== DATA SECTION

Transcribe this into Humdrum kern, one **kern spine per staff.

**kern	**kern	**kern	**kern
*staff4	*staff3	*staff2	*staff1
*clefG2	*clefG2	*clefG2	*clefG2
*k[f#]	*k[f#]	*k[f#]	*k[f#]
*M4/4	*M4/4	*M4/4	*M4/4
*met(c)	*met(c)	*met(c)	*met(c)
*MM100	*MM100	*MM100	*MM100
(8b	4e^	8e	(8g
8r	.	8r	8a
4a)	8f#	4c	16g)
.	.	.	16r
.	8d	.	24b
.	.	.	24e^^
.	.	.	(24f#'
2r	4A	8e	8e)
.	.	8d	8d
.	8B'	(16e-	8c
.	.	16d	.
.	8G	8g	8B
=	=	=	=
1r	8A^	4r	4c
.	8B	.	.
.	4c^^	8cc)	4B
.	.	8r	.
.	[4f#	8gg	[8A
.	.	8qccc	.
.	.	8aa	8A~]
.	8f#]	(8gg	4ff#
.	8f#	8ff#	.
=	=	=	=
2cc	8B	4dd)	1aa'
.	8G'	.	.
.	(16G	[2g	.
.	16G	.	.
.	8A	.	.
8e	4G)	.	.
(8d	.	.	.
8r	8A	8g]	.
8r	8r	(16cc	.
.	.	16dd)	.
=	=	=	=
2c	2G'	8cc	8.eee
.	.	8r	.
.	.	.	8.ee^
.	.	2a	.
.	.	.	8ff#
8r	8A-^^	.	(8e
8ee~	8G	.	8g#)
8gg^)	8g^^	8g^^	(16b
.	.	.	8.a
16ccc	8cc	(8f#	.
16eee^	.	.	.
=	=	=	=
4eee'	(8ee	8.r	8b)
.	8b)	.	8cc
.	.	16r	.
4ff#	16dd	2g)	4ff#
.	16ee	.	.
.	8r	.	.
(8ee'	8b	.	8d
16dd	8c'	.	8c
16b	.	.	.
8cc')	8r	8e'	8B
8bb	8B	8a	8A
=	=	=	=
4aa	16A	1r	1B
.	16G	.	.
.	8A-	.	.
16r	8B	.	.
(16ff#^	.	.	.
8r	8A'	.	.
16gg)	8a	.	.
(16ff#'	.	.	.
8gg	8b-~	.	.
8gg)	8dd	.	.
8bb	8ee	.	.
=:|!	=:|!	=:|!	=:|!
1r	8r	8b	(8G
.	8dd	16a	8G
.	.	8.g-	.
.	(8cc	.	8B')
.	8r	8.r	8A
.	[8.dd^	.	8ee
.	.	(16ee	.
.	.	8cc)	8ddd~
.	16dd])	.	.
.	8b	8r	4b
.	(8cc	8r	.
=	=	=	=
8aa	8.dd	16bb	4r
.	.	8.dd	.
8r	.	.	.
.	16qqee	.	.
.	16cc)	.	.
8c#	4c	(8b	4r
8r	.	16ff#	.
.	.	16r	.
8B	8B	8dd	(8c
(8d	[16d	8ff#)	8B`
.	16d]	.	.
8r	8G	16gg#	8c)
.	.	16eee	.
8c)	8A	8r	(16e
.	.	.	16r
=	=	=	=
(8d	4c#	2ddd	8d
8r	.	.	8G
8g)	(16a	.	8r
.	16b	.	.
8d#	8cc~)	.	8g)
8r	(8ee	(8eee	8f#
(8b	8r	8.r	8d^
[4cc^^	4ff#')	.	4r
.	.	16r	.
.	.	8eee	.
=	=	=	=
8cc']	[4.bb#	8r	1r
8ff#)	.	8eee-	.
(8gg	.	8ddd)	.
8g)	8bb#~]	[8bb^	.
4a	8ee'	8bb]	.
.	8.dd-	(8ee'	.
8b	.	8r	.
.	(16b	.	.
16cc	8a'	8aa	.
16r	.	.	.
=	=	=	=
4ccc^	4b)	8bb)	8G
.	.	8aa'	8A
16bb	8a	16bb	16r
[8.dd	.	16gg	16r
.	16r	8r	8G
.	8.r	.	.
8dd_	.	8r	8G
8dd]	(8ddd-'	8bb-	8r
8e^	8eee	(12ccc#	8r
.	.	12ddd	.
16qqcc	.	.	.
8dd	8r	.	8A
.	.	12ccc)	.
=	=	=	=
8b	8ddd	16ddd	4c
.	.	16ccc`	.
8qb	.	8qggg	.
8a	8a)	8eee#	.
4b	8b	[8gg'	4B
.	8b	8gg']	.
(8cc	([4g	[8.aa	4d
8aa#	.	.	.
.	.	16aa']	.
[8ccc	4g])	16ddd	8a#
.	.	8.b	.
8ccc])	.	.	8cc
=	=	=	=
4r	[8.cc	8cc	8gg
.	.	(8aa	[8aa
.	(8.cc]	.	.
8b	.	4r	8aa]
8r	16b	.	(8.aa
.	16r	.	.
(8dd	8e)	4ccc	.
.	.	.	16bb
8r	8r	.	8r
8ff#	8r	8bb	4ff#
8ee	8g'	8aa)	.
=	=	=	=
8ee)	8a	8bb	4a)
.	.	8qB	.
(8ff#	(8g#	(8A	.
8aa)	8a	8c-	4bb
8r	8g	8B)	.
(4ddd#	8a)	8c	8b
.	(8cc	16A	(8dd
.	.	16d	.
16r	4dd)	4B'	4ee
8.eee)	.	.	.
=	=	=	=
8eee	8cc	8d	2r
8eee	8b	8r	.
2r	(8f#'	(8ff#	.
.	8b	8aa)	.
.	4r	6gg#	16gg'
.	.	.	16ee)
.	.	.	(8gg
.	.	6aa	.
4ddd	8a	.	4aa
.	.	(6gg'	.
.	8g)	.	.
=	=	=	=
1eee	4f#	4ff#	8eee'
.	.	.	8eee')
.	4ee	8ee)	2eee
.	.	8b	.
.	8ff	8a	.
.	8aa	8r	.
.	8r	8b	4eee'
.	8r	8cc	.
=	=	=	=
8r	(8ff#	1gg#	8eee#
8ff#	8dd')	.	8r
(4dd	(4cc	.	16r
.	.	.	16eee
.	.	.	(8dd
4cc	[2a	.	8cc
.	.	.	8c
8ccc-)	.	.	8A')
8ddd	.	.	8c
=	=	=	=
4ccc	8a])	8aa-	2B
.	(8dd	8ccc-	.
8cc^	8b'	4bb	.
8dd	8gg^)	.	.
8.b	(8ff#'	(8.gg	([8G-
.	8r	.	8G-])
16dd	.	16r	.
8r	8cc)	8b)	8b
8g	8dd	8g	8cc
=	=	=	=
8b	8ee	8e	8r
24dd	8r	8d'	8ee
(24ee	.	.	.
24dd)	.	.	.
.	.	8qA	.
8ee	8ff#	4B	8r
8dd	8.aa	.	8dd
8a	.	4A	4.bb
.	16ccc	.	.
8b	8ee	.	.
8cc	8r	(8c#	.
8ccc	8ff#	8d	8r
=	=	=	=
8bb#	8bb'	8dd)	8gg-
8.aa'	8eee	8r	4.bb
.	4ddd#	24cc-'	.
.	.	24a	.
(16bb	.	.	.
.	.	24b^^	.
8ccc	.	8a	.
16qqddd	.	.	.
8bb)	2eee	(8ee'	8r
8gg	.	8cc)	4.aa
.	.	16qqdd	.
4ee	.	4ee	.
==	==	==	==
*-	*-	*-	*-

====

§ GOAL
Please pick out each line in the records that contains the string "kern" and copy those lines.

§ THE COMPLETED TASK
Transcribe this into Humdrum kern, one **kern spine per staff.
**kern	**kern	**kern	**kern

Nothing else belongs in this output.